Your instructions: Exact reproduction is required for all entries.

━━━━

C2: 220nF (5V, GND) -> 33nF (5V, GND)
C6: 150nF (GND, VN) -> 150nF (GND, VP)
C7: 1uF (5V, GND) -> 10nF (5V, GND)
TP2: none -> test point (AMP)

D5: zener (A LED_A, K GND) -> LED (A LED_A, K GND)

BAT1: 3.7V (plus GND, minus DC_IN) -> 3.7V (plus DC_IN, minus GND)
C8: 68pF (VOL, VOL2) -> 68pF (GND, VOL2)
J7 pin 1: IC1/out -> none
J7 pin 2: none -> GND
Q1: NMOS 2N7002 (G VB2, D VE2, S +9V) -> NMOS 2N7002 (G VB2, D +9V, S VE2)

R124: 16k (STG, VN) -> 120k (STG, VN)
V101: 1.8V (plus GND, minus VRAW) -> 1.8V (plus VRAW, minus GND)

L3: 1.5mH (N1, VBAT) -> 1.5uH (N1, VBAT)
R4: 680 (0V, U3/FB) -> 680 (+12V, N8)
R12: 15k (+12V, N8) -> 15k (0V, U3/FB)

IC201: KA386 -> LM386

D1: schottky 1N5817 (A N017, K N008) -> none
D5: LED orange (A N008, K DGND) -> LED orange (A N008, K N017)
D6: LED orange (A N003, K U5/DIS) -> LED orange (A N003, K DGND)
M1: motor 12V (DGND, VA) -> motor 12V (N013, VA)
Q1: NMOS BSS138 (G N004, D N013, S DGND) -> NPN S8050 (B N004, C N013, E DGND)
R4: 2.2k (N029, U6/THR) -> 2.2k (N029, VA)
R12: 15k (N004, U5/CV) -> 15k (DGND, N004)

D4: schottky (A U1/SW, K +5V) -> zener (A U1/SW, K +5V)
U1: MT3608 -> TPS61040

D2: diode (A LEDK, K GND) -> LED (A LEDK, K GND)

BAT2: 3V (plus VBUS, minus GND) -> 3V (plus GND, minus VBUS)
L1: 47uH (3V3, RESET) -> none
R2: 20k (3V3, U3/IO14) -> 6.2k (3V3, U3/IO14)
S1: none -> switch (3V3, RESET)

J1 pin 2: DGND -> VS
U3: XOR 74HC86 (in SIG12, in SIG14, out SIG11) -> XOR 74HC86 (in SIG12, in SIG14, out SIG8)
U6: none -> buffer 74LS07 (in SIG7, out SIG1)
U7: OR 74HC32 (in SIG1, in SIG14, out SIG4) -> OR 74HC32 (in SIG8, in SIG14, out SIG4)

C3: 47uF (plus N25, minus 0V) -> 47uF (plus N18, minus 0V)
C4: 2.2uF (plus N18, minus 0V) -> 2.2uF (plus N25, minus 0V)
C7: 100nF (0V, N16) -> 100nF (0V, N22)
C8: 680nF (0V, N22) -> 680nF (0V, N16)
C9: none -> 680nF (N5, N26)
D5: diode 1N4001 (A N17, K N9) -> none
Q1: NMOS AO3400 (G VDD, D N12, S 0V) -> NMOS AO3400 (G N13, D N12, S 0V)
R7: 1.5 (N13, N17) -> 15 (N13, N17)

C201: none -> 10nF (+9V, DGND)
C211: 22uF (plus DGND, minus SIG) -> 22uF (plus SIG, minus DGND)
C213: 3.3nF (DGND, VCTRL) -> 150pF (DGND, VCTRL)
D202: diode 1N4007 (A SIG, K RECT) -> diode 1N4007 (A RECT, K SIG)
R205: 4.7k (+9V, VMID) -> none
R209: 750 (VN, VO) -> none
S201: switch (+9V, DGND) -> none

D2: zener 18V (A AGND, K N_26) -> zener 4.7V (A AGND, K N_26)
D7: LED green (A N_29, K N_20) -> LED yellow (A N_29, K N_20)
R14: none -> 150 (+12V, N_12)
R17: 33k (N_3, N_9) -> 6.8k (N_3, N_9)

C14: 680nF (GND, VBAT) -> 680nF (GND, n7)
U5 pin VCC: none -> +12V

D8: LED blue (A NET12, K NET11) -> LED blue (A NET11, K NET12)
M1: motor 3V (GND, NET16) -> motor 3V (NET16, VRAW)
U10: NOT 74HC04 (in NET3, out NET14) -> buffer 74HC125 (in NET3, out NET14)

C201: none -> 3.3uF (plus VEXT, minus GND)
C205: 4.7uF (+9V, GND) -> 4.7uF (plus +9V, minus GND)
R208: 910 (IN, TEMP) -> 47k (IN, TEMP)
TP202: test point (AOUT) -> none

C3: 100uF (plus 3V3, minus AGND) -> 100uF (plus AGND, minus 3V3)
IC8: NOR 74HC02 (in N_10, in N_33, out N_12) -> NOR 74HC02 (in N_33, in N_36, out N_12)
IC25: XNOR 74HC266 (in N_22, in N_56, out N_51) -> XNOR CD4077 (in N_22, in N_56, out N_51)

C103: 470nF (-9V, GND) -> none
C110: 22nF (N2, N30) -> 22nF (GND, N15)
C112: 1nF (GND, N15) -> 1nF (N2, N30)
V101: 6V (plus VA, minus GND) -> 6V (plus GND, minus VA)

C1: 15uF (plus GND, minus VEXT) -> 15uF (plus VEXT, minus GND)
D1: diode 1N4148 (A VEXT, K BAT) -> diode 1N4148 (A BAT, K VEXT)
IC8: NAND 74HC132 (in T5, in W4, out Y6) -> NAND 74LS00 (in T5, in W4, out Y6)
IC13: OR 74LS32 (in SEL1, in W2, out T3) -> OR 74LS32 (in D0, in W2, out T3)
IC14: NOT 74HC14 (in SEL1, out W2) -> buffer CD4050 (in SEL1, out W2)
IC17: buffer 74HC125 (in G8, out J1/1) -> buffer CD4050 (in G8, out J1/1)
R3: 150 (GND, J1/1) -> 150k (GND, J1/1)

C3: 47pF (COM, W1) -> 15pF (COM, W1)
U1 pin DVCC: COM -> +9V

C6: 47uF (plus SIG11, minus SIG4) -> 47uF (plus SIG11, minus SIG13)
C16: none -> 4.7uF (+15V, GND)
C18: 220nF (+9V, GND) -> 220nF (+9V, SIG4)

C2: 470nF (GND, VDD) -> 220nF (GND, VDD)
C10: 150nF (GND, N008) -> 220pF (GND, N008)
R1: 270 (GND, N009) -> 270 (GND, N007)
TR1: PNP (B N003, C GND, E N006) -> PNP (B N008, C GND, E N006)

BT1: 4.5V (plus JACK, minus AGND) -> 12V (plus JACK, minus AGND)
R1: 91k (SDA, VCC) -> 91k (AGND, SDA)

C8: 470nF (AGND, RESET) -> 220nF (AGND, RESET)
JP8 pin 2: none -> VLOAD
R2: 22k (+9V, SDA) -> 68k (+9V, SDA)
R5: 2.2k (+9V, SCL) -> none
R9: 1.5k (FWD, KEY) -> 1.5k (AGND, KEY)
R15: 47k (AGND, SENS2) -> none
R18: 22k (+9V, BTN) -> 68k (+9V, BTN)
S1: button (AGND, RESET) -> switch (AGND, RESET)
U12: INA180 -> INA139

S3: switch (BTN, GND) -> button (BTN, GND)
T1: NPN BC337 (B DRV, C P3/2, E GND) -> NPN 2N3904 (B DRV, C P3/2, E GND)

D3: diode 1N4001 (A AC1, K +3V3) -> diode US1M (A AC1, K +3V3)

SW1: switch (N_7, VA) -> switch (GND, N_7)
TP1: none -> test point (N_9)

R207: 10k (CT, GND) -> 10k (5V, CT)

━━━━

Exercise result:
C2: 220nF (5V, GND) -> 33nF (5V, GND)
C6: 150nF (GND, VN) -> 150nF (GND, VP)
C7: 1uF (5V, GND) -> 10nF (5V, GND)
TP2: none -> test point (AMP)

D5: zener (A LED_A, K GND) -> LED (A LED_A, K GND)

BAT1: 3.7V (plus GND, minus DC_IN) -> 3.7V (plus DC_IN, minus GND)
C8: 68pF (VOL, VOL2) -> 68pF (GND, VOL2)
J7 pin 1: IC1/out -> none
J7 pin 2: none -> GND
Q1: NMOS 2N7002 (G VB2, D VE2, S +9V) -> NMOS 2N7002 (G VB2, D +9V, S VE2)

R124: 16k (STG, VN) -> 120k (STG, VN)
V101: 1.8V (plus GND, minus VRAW) -> 1.8V (plus VRAW, minus GND)

L3: 1.5mH (N1, VBAT) -> 1.5uH (N1, VBAT)
R4: 680 (0V, U3/FB) -> 680 (+12V, N8)
R12: 15k (+12V, N8) -> 15k (0V, U3/FB)

IC201: KA386 -> LM386

D1: schottky 1N5817 (A N017, K N008) -> none
D5: LED orange (A N008, K DGND) -> LED orange (A N008, K N017)
D6: LED orange (A N003, K U5/DIS) -> LED orange (A N003, K DGND)
M1: motor 12V (DGND, VA) -> motor 12V (N013, VA)
Q1: NMOS BSS138 (G N004, D N013, S DGND) -> NPN S8050 (B N004, C N013, E DGND)
R4: 2.2k (N029, U6/THR) -> 2.2k (N029, VA)
R12: 15k (N004, U5/CV) -> 15k (DGND, N004)

D4: schottky (A U1/SW, K +5V) -> zener (A U1/SW, K +5V)
U1: MT3608 -> TPS61040

D2: diode (A LEDK, K GND) -> LED (A LEDK, K GND)

BAT2: 3V (plus VBUS, minus GND) -> 3V (plus GND, minus VBUS)
L1: 47uH (3V3, RESET) -> none
R2: 20k (3V3, U3/IO14) -> 6.2k (3V3, U3/IO14)
S1: none -> switch (3V3, RESET)

J1 pin 2: DGND -> VS
U3: XOR 74HC86 (in SIG12, in SIG14, out SIG11) -> XOR 74HC86 (in SIG12, in SIG14, out SIG8)
U6: none -> buffer 74LS07 (in SIG7, out SIG1)
U7: OR 74HC32 (in SIG1, in SIG14, out SIG4) -> OR 74HC32 (in SIG8, in SIG14, out SIG4)

C3: 47uF (plus N25, minus 0V) -> 47uF (plus N18, minus 0V)
C4: 2.2uF (plus N18, minus 0V) -> 2.2uF (plus N25, minus 0V)
C7: 100nF (0V, N16) -> 100nF (0V, N22)
C8: 680nF (0V, N22) -> 680nF (0V, N16)
C9: none -> 680nF (N5, N26)
D5: diode 1N4001 (A N17, K N9) -> none
Q1: NMOS AO3400 (G VDD, D N12, S 0V) -> NMOS AO3400 (G N13, D N12, S 0V)
R7: 1.5 (N13, N17) -> 15 (N13, N17)

C201: none -> 10nF (+9V, DGND)
C211: 22uF (plus DGND, minus SIG) -> 22uF (plus SIG, minus DGND)
C213: 3.3nF (DGND, VCTRL) -> 150pF (DGND, VCTRL)
D202: diode 1N4007 (A SIG, K RECT) -> diode 1N4007 (A RECT, K SIG)
R205: 4.7k (+9V, VMID) -> none
R209: 750 (VN, VO) -> none
S201: switch (+9V, DGND) -> none

D2: zener 18V (A AGND, K N_26) -> zener 4.7V (A AGND, K N_26)
D7: LED green (A N_29, K N_20) -> LED yellow (A N_29, K N_20)
R14: none -> 150 (+12V, N_12)
R17: 33k (N_3, N_9) -> 6.8k (N_3, N_9)

C14: 680nF (GND, VBAT) -> 680nF (GND, n7)
U5 pin VCC: none -> +12V

D8: LED blue (A NET12, K NET11) -> LED blue (A NET11, K NET12)
M1: motor 3V (GND, NET16) -> motor 3V (NET16, VRAW)
U10: NOT 74HC04 (in NET3, out NET14) -> buffer 74HC125 (in NET3, out NET14)

C201: none -> 3.3uF (plus VEXT, minus GND)
C205: 4.7uF (+9V, GND) -> 4.7uF (plus +9V, minus GND)
R208: 910 (IN, TEMP) -> 47k (IN, TEMP)
TP202: test point (AOUT) -> none

C3: 100uF (plus 3V3, minus AGND) -> 100uF (plus AGND, minus 3V3)
IC8: NOR 74HC02 (in N_10, in N_33, out N_12) -> NOR 74HC02 (in N_33, in N_36, out N_12)
IC25: XNOR 74HC266 (in N_22, in N_56, out N_51) -> XNOR CD4077 (in N_22, in N_56, out N_51)

C103: 470nF (-9V, GND) -> none
C110: 22nF (N2, N30) -> 22nF (GND, N15)
C112: 1nF (GND, N15) -> 1nF (N2, N30)
V101: 6V (plus VA, minus GND) -> 6V (plus GND, minus VA)

C1: 15uF (plus GND, minus VEXT) -> 15uF (plus VEXT, minus GND)
D1: diode 1N4148 (A VEXT, K BAT) -> diode 1N4148 (A BAT, K VEXT)
IC8: NAND 74HC132 (in T5, in W4, out Y6) -> NAND 74LS00 (in T5, in W4, out Y6)
IC13: OR 74LS32 (in SEL1, in W2, out T3) -> OR 74LS32 (in D0, in W2, out T3)
IC14: NOT 74HC14 (in SEL1, out W2) -> buffer CD4050 (in SEL1, out W2)
IC17: buffer 74HC125 (in G8, out J1/1) -> buffer CD4050 (in G8, out J1/1)
R3: 150 (GND, J1/1) -> 150k (GND, J1/1)

C3: 47pF (COM, W1) -> 15pF (COM, W1)
U1 pin DVCC: COM -> +9V

C6: 47uF (plus SIG11, minus SIG4) -> 47uF (plus SIG11, minus SIG13)
C16: none -> 4.7uF (+15V, GND)
C18: 220nF (+9V, GND) -> 220nF (+9V, SIG4)

C2: 470nF (GND, VDD) -> 220nF (GND, VDD)
C10: 150nF (GND, N008) -> 220pF (GND, N008)
R1: 270 (GND, N009) -> 270 (GND, N007)
TR1: PNP (B N003, C GND, E N006) -> PNP (B N008, C GND, E N006)

BT1: 4.5V (plus JACK, minus AGND) -> 12V (plus JACK, minus AGND)
R1: 91k (SDA, VCC) -> 91k (AGND, SDA)

C8: 470nF (AGND, RESET) -> 220nF (AGND, RESET)
JP8 pin 2: none -> VLOAD
R2: 22k (+9V, SDA) -> 68k (+9V, SDA)
R5: 2.2k (+9V, SCL) -> none
R9: 1.5k (FWD, KEY) -> 1.5k (AGND, KEY)
R15: 47k (AGND, SENS2) -> none
R18: 22k (+9V, BTN) -> 68k (+9V, BTN)
S1: button (AGND, RESET) -> switch (AGND, RESET)
U12: INA180 -> INA139

S3: switch (BTN, GND) -> button (BTN, GND)
T1: NPN BC337 (B DRV, C P3/2, E GND) -> NPN 2N3904 (B DRV, C P3/2, E GND)

D3: diode 1N4001 (A AC1, K +3V3) -> diode US1M (A AC1, K +3V3)

SW1: switch (N_7, VA) -> switch (GND, N_7)
TP1: none -> test point (N_9)

R207: 10k (CT, GND) -> 10k (5V, CT)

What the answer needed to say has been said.